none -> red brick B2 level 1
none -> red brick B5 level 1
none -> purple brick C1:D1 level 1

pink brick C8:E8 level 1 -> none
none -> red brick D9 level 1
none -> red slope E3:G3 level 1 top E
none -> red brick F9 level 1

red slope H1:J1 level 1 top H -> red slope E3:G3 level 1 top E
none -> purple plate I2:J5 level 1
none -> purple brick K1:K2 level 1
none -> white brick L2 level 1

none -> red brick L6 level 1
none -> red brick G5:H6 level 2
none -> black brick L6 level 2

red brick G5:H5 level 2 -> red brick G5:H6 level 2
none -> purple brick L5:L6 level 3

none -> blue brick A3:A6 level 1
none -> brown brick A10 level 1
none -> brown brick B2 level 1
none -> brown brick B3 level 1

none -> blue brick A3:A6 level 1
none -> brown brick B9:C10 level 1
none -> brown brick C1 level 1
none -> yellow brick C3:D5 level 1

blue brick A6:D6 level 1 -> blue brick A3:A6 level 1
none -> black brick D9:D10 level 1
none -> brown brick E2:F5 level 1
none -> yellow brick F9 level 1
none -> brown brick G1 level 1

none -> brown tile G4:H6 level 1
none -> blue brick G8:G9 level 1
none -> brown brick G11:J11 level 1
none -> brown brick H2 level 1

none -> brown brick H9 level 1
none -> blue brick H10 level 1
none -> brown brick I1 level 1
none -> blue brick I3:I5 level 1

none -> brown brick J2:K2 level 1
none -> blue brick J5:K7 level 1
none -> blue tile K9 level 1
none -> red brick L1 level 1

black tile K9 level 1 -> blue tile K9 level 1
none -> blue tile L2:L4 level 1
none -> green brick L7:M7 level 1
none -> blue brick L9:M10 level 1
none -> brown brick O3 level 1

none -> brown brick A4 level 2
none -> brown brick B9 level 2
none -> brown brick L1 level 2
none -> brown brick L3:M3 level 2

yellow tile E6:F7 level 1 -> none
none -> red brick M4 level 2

==============================

Task details
Write out the material from the first line to the last, exactly.

Solved problem
none -> red brick B2 level 1
none -> red brick B5 level 1
none -> purple brick C1:D1 level 1

pink brick C8:E8 level 1 -> none
none -> red brick D9 level 1
none -> red slope E3:G3 level 1 top E
none -> red brick F9 level 1

red slope H1:J1 level 1 top H -> red slope E3:G3 level 1 top E
none -> purple plate I2:J5 level 1
none -> purple brick K1:K2 level 1
none -> white brick L2 level 1

none -> red brick L6 level 1
none -> red brick G5:H6 level 2
none -> black brick L6 level 2

red brick G5:H5 level 2 -> red brick G5:H6 level 2
none -> purple brick L5:L6 level 3

none -> blue brick A3:A6 level 1
none -> brown brick A10 level 1
none -> brown brick B2 level 1
none -> brown brick B3 level 1

none -> blue brick A3:A6 level 1
none -> brown brick B9:C10 level 1
none -> brown brick C1 level 1
none -> yellow brick C3:D5 level 1

blue brick A6:D6 level 1 -> blue brick A3:A6 level 1
none -> black brick D9:D10 level 1
none -> brown brick E2:F5 level 1
none -> yellow brick F9 level 1
none -> brown brick G1 level 1

none -> brown tile G4:H6 level 1
none -> blue brick G8:G9 level 1
none -> brown brick G11:J11 level 1
none -> brown brick H2 level 1

none -> brown brick H9 level 1
none -> blue brick H10 level 1
none -> brown brick I1 level 1
none -> blue brick I3:I5 level 1

none -> brown brick J2:K2 level 1
none -> blue brick J5:K7 level 1
none -> blue tile K9 level 1
none -> red brick L1 level 1

black tile K9 level 1 -> blue tile K9 level 1
none -> blue tile L2:L4 level 1
none -> green brick L7:M7 level 1
none -> blue brick L9:M10 level 1
none -> brown brick O3 level 1

none -> brown brick A4 level 2
none -> brown brick B9 level 2
none -> brown brick L1 level 2
none -> brown brick L3:M3 level 2

yellow tile E6:F7 level 1 -> none
none -> red brick M4 level 2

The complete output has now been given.